• INFORMATION:
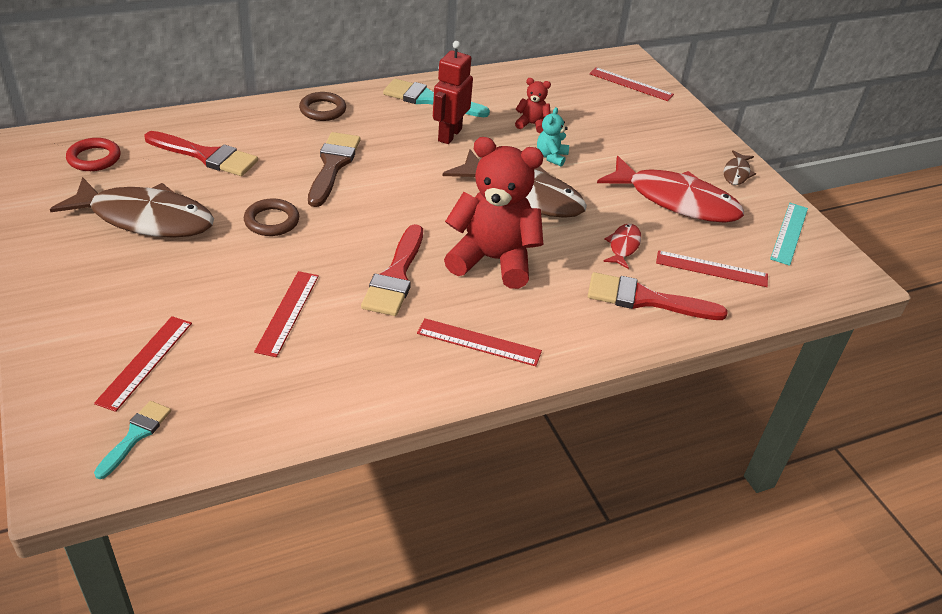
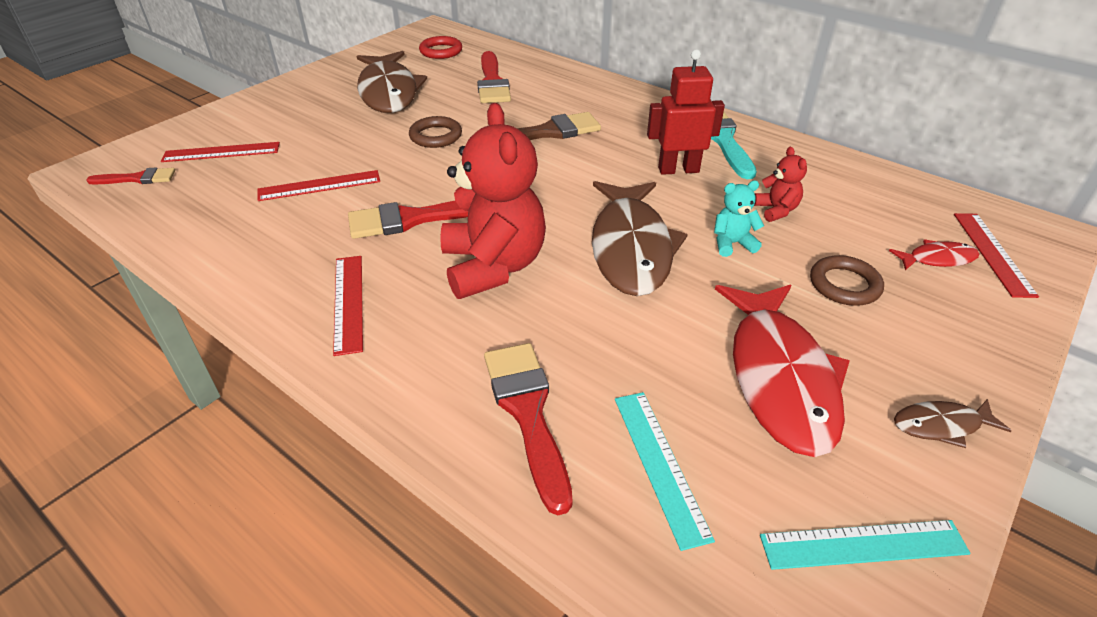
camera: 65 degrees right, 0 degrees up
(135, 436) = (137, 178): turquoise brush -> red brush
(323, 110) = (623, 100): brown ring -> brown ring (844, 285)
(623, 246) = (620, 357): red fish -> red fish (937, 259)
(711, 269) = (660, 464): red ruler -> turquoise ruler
--
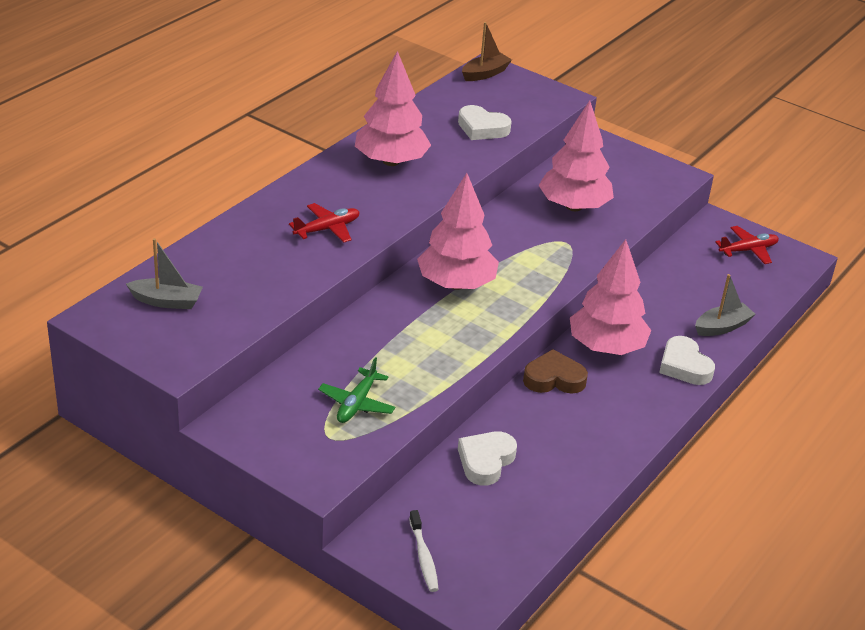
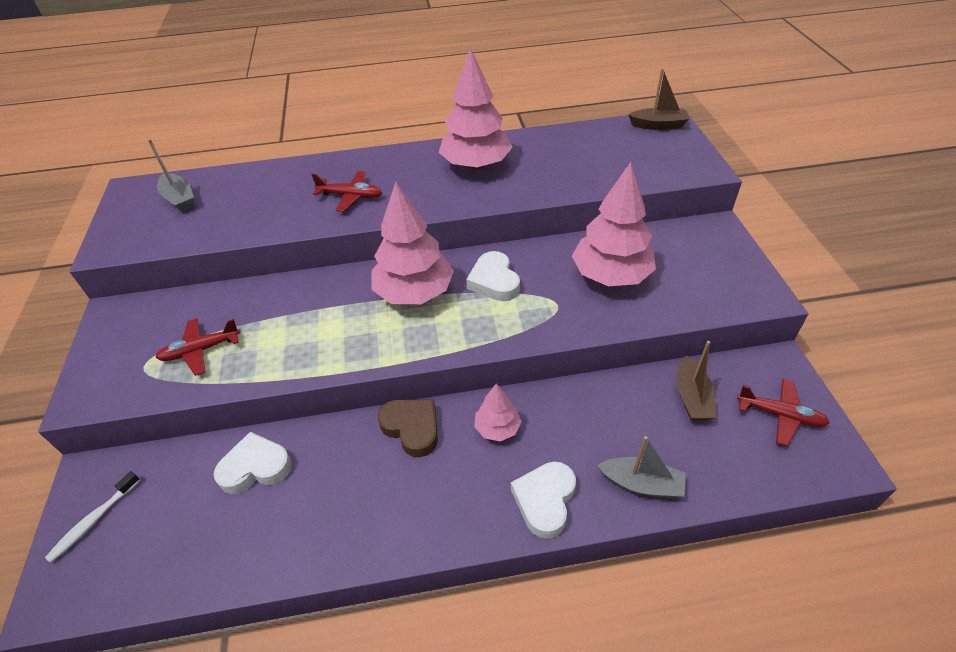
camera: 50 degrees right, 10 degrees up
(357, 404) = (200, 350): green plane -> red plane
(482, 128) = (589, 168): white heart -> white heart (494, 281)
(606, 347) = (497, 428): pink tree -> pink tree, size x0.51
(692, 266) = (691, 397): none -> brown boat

• EXERCISE:
Copy out only the lines of the records above from the one with "camera: 65 degrees right, 0 degrees up" through the one with "(711, 269) = (660, 464): red", exactly as they stand, both included.

• REPLY:
camera: 65 degrees right, 0 degrees up
(135, 436) = (137, 178): turquoise brush -> red brush
(323, 110) = (623, 100): brown ring -> brown ring (844, 285)
(623, 246) = (620, 357): red fish -> red fish (937, 259)
(711, 269) = (660, 464): red ruler -> turquoise ruler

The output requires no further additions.